▶ _Stored items_
======
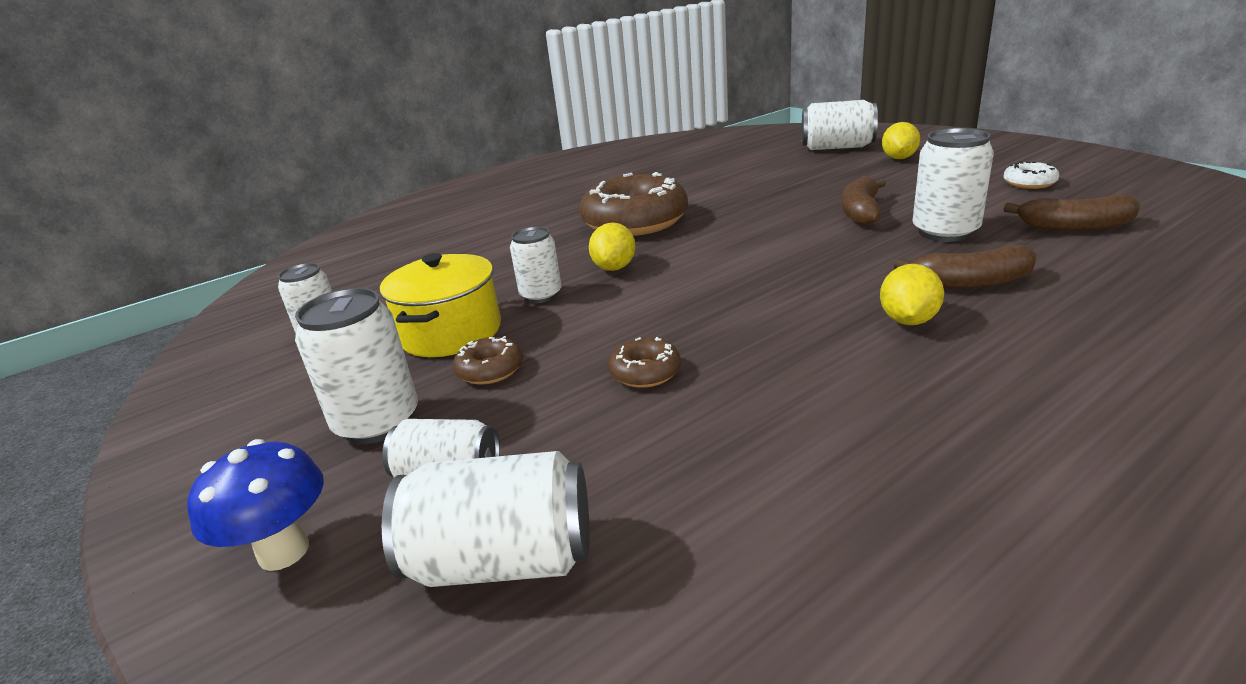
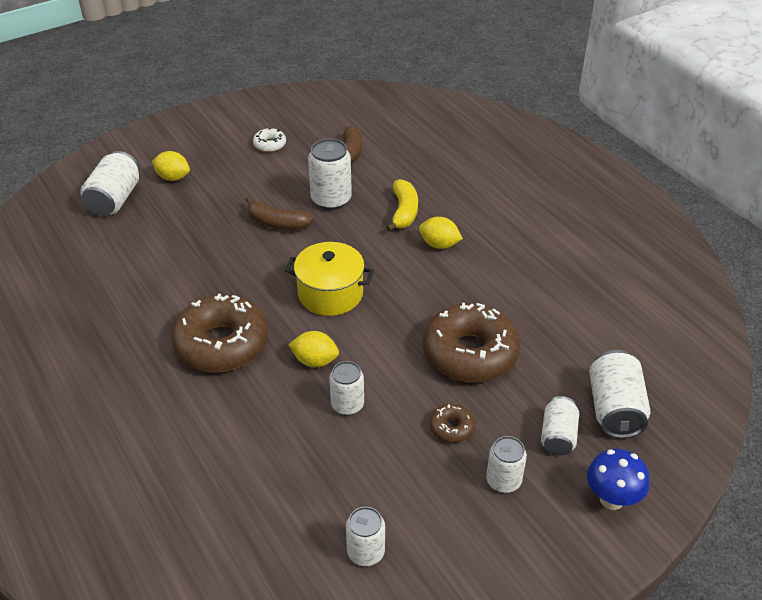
camera: 90 degrees left, 15 degrees up
(377, 422) = (503, 481): white can -> white can, size x0.65
(451, 332) = (392, 457): yellow pot -> yellow pot (330, 294)
(645, 372) = (470, 353): brown donut -> brown donut, size x2.28
(970, 282) = (403, 212): brown banana -> yellow banana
======
▶ _The task_
No line before the one containing "(645, 372) = (470, 353): brown" belongs in the answer; give again exactly that line and all lines after it through the end of the data.

▶ _Solution for this exercise_
(645, 372) = (470, 353): brown donut -> brown donut, size x2.28
(970, 282) = (403, 212): brown banana -> yellow banana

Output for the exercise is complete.